Every line of the data below must be given again exactly.

[Stored items from a collection]
<<<<

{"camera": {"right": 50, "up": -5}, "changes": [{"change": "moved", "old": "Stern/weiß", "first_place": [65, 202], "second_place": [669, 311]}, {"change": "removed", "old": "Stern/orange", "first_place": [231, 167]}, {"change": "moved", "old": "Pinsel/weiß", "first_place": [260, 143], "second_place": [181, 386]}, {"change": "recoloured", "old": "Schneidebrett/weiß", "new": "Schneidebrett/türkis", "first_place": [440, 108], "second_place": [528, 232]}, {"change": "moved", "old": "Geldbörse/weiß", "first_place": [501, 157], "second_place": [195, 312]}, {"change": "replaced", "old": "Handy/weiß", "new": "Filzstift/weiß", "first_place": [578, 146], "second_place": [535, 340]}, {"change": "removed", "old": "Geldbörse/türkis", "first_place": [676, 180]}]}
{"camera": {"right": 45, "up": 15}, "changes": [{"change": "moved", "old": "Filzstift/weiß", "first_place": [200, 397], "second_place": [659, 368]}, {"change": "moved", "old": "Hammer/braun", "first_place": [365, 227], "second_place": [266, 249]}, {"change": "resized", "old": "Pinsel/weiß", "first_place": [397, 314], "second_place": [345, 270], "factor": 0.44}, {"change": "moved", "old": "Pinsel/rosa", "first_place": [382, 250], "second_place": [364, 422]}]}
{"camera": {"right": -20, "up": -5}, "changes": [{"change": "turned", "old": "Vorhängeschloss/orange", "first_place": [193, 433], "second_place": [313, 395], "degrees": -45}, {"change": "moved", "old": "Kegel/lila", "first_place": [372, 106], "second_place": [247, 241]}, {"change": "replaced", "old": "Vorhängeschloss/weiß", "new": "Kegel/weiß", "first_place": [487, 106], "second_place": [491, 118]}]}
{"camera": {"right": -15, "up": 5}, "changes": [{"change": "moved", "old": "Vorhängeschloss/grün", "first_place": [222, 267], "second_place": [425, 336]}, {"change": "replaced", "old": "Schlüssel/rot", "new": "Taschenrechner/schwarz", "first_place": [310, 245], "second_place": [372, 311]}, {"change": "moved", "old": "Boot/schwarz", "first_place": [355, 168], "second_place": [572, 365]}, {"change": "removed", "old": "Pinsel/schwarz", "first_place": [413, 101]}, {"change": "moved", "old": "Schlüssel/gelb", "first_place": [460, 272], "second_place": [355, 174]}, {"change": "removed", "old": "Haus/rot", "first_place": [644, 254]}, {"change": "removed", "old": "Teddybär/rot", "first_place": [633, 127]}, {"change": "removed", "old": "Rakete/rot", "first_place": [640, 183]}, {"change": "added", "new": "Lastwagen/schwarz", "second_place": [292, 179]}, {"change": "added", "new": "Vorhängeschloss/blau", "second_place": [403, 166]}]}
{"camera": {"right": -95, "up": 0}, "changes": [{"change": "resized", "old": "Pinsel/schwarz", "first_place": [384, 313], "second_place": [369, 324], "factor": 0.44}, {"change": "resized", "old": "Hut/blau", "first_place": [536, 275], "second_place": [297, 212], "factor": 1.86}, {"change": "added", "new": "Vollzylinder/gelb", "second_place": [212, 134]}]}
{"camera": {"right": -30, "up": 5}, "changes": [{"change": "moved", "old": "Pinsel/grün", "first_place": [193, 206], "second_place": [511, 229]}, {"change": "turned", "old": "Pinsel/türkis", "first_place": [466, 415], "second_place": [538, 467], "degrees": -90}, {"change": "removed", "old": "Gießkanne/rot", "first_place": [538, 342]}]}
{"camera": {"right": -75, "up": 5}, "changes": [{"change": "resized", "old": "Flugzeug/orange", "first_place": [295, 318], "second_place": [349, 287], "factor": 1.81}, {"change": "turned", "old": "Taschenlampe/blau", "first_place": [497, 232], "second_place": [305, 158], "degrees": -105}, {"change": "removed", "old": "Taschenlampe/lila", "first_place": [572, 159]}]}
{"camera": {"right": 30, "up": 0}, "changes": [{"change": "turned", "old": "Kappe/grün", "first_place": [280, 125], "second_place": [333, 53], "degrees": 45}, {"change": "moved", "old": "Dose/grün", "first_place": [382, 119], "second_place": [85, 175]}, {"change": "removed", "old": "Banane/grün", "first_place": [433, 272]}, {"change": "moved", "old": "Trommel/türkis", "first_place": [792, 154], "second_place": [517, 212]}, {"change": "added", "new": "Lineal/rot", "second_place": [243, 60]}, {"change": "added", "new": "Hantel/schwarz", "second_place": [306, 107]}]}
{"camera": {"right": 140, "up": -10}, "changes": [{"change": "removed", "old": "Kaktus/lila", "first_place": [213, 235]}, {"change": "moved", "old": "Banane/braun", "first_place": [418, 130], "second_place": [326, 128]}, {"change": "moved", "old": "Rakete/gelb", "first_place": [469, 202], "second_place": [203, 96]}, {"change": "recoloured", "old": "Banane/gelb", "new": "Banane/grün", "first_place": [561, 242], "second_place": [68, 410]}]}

>>>>

• EXERCISE RESULT
{"camera": {"right": 50, "up": -5}, "changes": [{"change": "moved", "old": "Stern/weiß", "first_place": [65, 202], "second_place": [669, 311]}, {"change": "removed", "old": "Stern/orange", "first_place": [231, 167]}, {"change": "moved", "old": "Pinsel/weiß", "first_place": [260, 143], "second_place": [181, 386]}, {"change": "recoloured", "old": "Schneidebrett/weiß", "new": "Schneidebrett/türkis", "first_place": [440, 108], "second_place": [528, 232]}, {"change": "moved", "old": "Geldbörse/weiß", "first_place": [501, 157], "second_place": [195, 312]}, {"change": "replaced", "old": "Handy/weiß", "new": "Filzstift/weiß", "first_place": [578, 146], "second_place": [535, 340]}, {"change": "removed", "old": "Geldbörse/türkis", "first_place": [676, 180]}]}
{"camera": {"right": 45, "up": 15}, "changes": [{"change": "moved", "old": "Filzstift/weiß", "first_place": [200, 397], "second_place": [659, 368]}, {"change": "moved", "old": "Hammer/braun", "first_place": [365, 227], "second_place": [266, 249]}, {"change": "resized", "old": "Pinsel/weiß", "first_place": [397, 314], "second_place": [345, 270], "factor": 0.44}, {"change": "moved", "old": "Pinsel/rosa", "first_place": [382, 250], "second_place": [364, 422]}]}
{"camera": {"right": -20, "up": -5}, "changes": [{"change": "turned", "old": "Vorhängeschloss/orange", "first_place": [193, 433], "second_place": [313, 395], "degrees": -45}, {"change": "moved", "old": "Kegel/lila", "first_place": [372, 106], "second_place": [247, 241]}, {"change": "replaced", "old": "Vorhängeschloss/weiß", "new": "Kegel/weiß", "first_place": [487, 106], "second_place": [491, 118]}]}
{"camera": {"right": -15, "up": 5}, "changes": [{"change": "moved", "old": "Vorhängeschloss/grün", "first_place": [222, 267], "second_place": [425, 336]}, {"change": "replaced", "old": "Schlüssel/rot", "new": "Taschenrechner/schwarz", "first_place": [310, 245], "second_place": [372, 311]}, {"change": "moved", "old": "Boot/schwarz", "first_place": [355, 168], "second_place": [572, 365]}, {"change": "removed", "old": "Pinsel/schwarz", "first_place": [413, 101]}, {"change": "moved", "old": "Schlüssel/gelb", "first_place": [460, 272], "second_place": [355, 174]}, {"change": "removed", "old": "Haus/rot", "first_place": [644, 254]}, {"change": "removed", "old": "Teddybär/rot", "first_place": [633, 127]}, {"change": "removed", "old": "Rakete/rot", "first_place": [640, 183]}, {"change": "added", "new": "Lastwagen/schwarz", "second_place": [292, 179]}, {"change": "added", "new": "Vorhängeschloss/blau", "second_place": [403, 166]}]}
{"camera": {"right": -95, "up": 0}, "changes": [{"change": "resized", "old": "Pinsel/schwarz", "first_place": [384, 313], "second_place": [369, 324], "factor": 0.44}, {"change": "resized", "old": "Hut/blau", "first_place": [536, 275], "second_place": [297, 212], "factor": 1.86}, {"change": "added", "new": "Vollzylinder/gelb", "second_place": [212, 134]}]}
{"camera": {"right": -30, "up": 5}, "changes": [{"change": "moved", "old": "Pinsel/grün", "first_place": [193, 206], "second_place": [511, 229]}, {"change": "turned", "old": "Pinsel/türkis", "first_place": [466, 415], "second_place": [538, 467], "degrees": -90}, {"change": "removed", "old": "Gießkanne/rot", "first_place": [538, 342]}]}
{"camera": {"right": -75, "up": 5}, "changes": [{"change": "resized", "old": "Flugzeug/orange", "first_place": [295, 318], "second_place": [349, 287], "factor": 1.81}, {"change": "turned", "old": "Taschenlampe/blau", "first_place": [497, 232], "second_place": [305, 158], "degrees": -105}, {"change": "removed", "old": "Taschenlampe/lila", "first_place": [572, 159]}]}
{"camera": {"right": 30, "up": 0}, "changes": [{"change": "turned", "old": "Kappe/grün", "first_place": [280, 125], "second_place": [333, 53], "degrees": 45}, {"change": "moved", "old": "Dose/grün", "first_place": [382, 119], "second_place": [85, 175]}, {"change": "removed", "old": "Banane/grün", "first_place": [433, 272]}, {"change": "moved", "old": "Trommel/türkis", "first_place": [792, 154], "second_place": [517, 212]}, {"change": "added", "new": "Lineal/rot", "second_place": [243, 60]}, {"change": "added", "new": "Hantel/schwarz", "second_place": [306, 107]}]}
{"camera": {"right": 140, "up": -10}, "changes": [{"change": "removed", "old": "Kaktus/lila", "first_place": [213, 235]}, {"change": "moved", "old": "Banane/braun", "first_place": [418, 130], "second_place": [326, 128]}, {"change": "moved", "old": "Rakete/gelb", "first_place": [469, 202], "second_place": [203, 96]}, {"change": "recoloured", "old": "Banane/gelb", "new": "Banane/grün", "first_place": [561, 242], "second_place": [68, 410]}]}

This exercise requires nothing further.